• Task details
Go to the line below containing "plant: (73, 335) -> (335, 169), moved" and print exactly from there through the line containing "window: (120, 211) -> (352, 398), moved", both included. Print nothing else.

• Records
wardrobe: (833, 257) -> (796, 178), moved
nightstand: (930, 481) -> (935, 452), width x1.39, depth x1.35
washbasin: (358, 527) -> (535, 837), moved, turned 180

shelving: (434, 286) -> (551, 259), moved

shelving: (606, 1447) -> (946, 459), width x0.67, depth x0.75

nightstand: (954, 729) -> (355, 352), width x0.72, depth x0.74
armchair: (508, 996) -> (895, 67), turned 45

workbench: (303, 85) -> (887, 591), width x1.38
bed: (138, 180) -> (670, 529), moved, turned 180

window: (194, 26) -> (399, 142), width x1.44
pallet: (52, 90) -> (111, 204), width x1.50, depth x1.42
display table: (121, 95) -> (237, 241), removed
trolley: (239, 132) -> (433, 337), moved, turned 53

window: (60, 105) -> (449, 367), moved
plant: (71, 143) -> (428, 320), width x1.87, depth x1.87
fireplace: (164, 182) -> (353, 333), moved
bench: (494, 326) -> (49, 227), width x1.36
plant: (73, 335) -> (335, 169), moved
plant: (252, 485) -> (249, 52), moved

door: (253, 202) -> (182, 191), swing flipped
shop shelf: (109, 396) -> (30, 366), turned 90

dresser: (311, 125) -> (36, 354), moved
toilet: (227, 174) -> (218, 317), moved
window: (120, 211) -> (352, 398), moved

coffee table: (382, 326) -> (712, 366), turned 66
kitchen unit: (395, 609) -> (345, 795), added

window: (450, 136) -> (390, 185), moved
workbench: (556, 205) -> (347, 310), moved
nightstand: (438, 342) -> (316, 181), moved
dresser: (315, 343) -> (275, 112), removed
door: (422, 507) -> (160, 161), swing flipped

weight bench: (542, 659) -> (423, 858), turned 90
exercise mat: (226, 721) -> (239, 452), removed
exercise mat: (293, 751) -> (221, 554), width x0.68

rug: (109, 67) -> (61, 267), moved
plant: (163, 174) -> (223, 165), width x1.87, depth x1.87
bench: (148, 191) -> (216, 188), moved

• Response box
plant: (73, 335) -> (335, 169), moved
plant: (252, 485) -> (249, 52), moved

door: (253, 202) -> (182, 191), swing flipped
shop shelf: (109, 396) -> (30, 366), turned 90

dresser: (311, 125) -> (36, 354), moved
toilet: (227, 174) -> (218, 317), moved
window: (120, 211) -> (352, 398), moved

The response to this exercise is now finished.